Requirement: Where a picture appears, leave it out, and transcribe all the lines below exactly.

[Records from a data source]
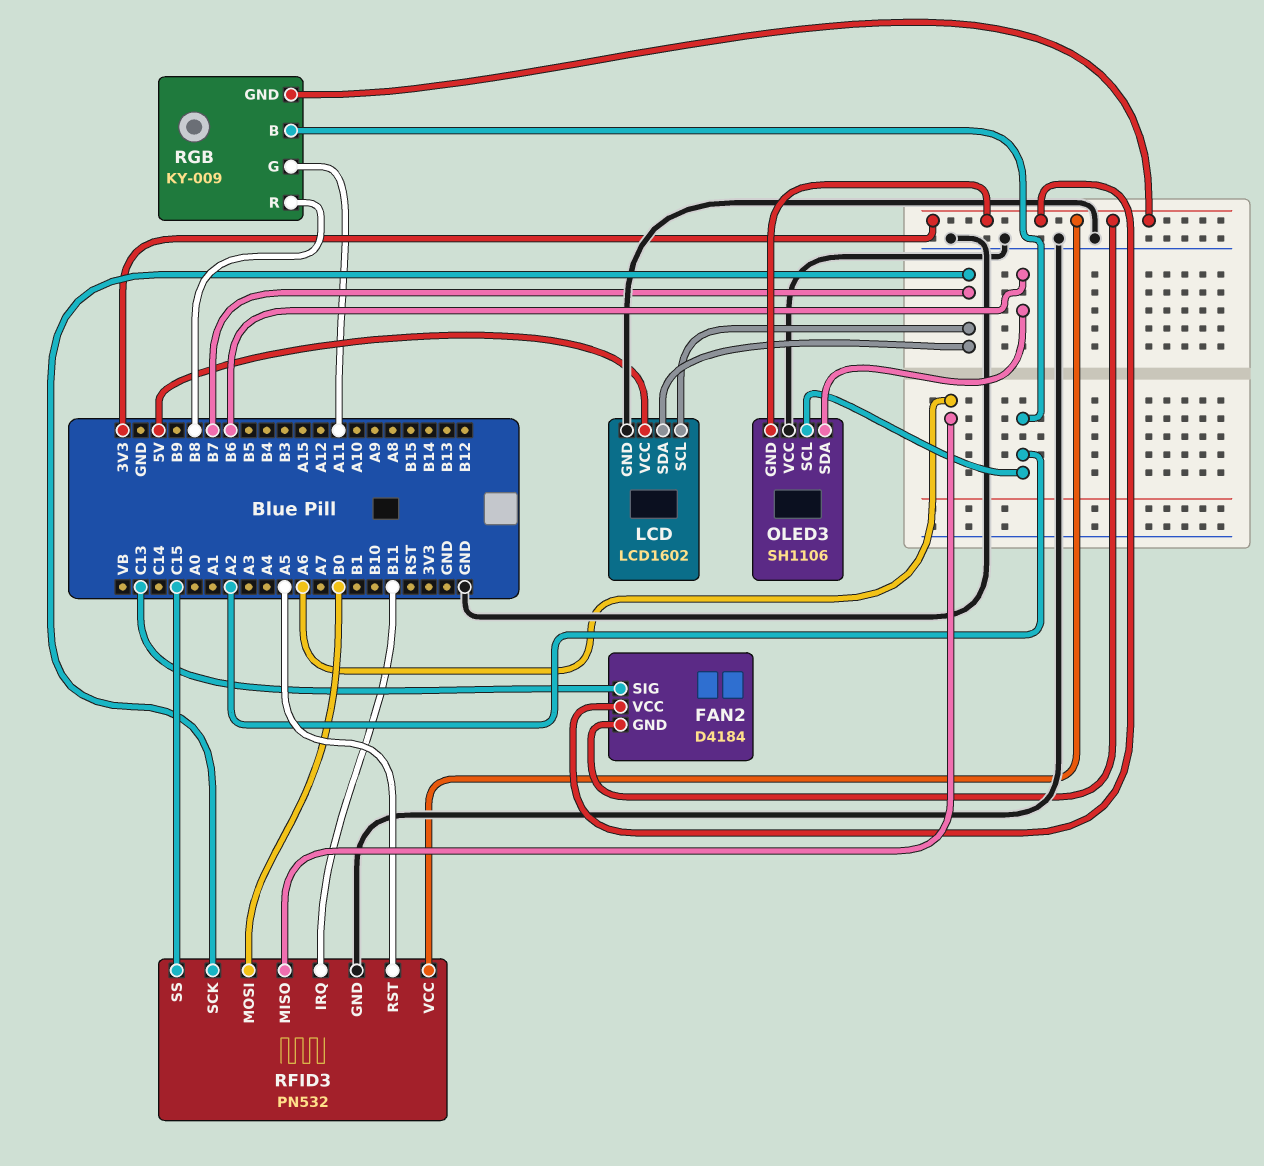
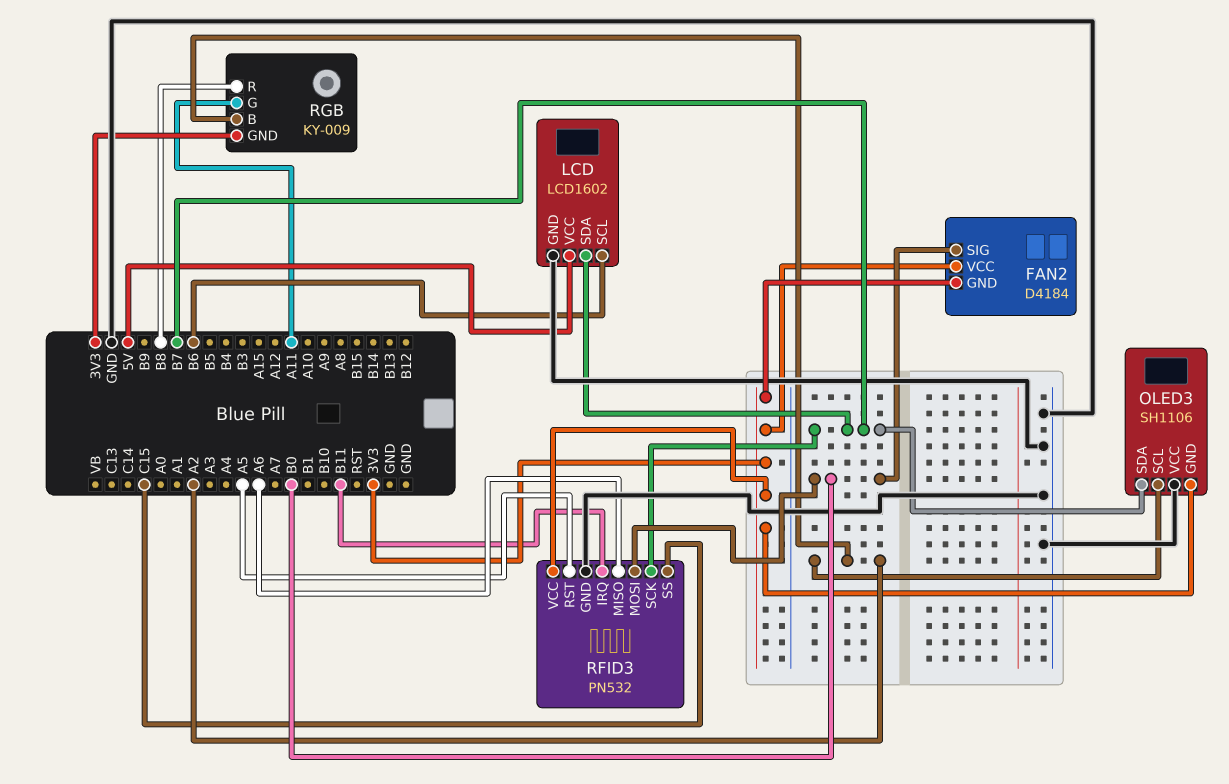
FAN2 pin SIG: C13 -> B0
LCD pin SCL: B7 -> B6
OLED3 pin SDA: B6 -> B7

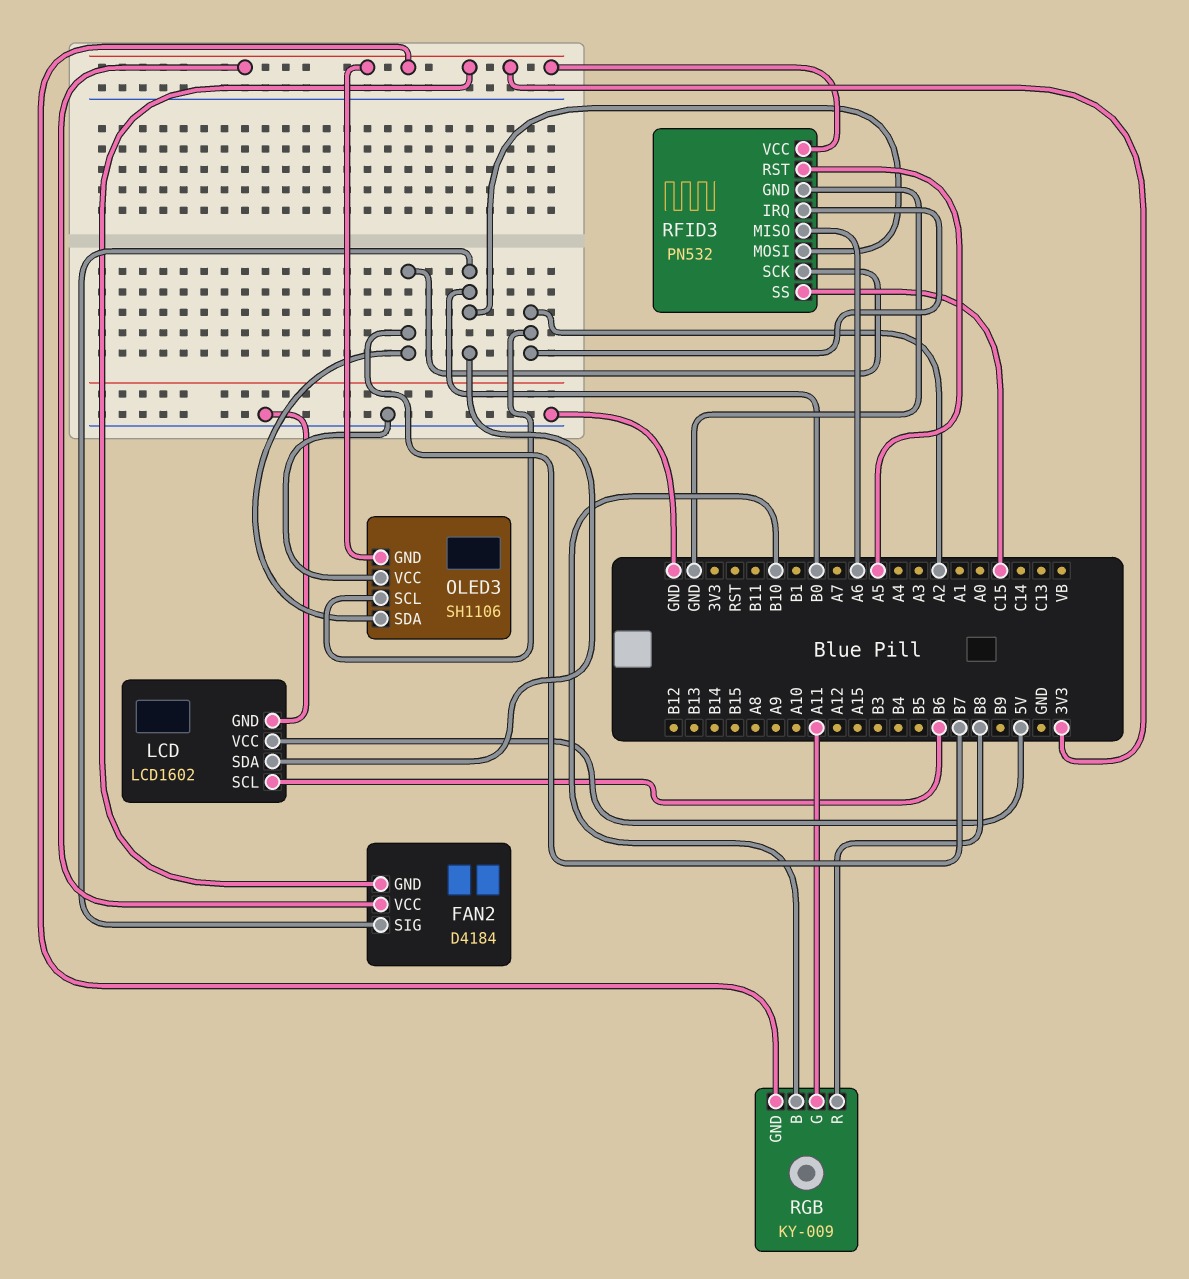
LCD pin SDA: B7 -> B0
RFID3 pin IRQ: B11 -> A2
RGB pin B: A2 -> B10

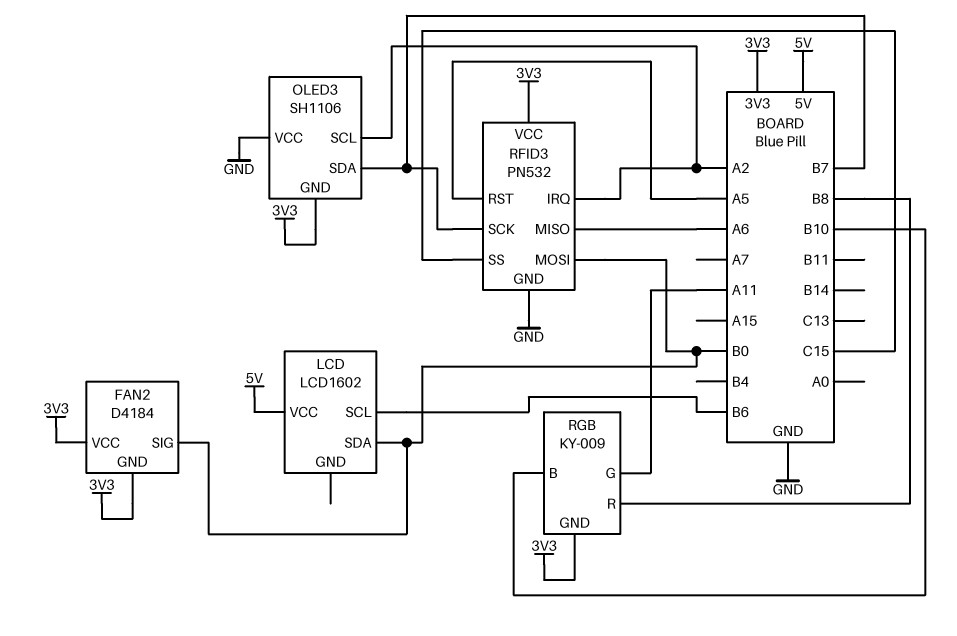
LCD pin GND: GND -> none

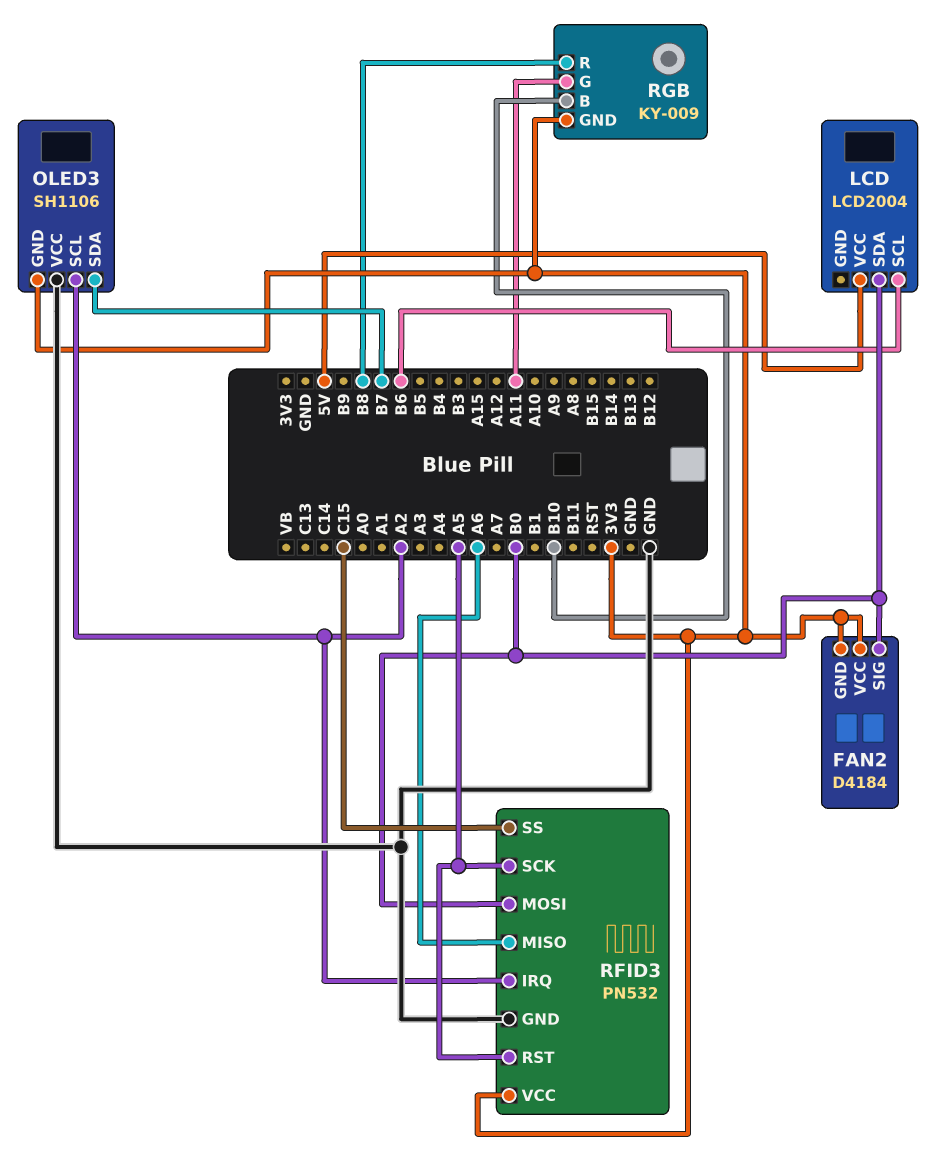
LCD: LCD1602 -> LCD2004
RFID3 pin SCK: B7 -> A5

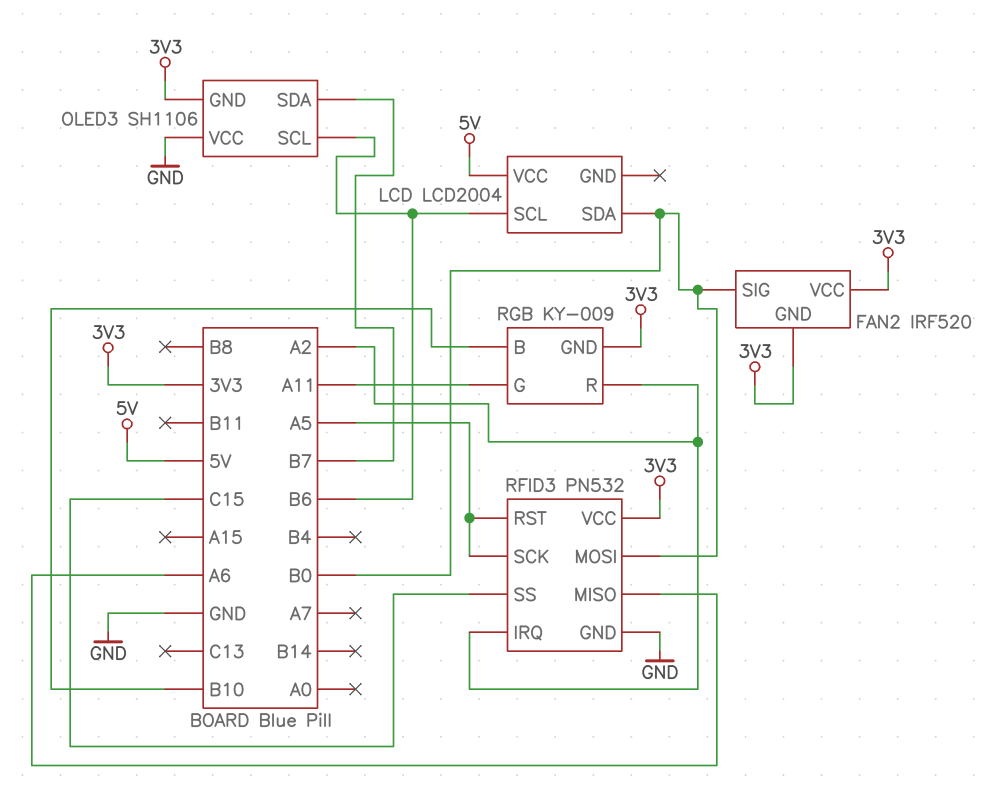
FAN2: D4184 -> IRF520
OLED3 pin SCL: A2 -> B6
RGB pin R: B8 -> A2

Solution to this task:
FAN2 pin SIG: C13 -> B0
LCD pin SCL: B7 -> B6
OLED3 pin SDA: B6 -> B7

LCD pin SDA: B7 -> B0
RFID3 pin IRQ: B11 -> A2
RGB pin B: A2 -> B10

LCD pin GND: GND -> none

LCD: LCD1602 -> LCD2004
RFID3 pin SCK: B7 -> A5

FAN2: D4184 -> IRF520
OLED3 pin SCL: A2 -> B6
RGB pin R: B8 -> A2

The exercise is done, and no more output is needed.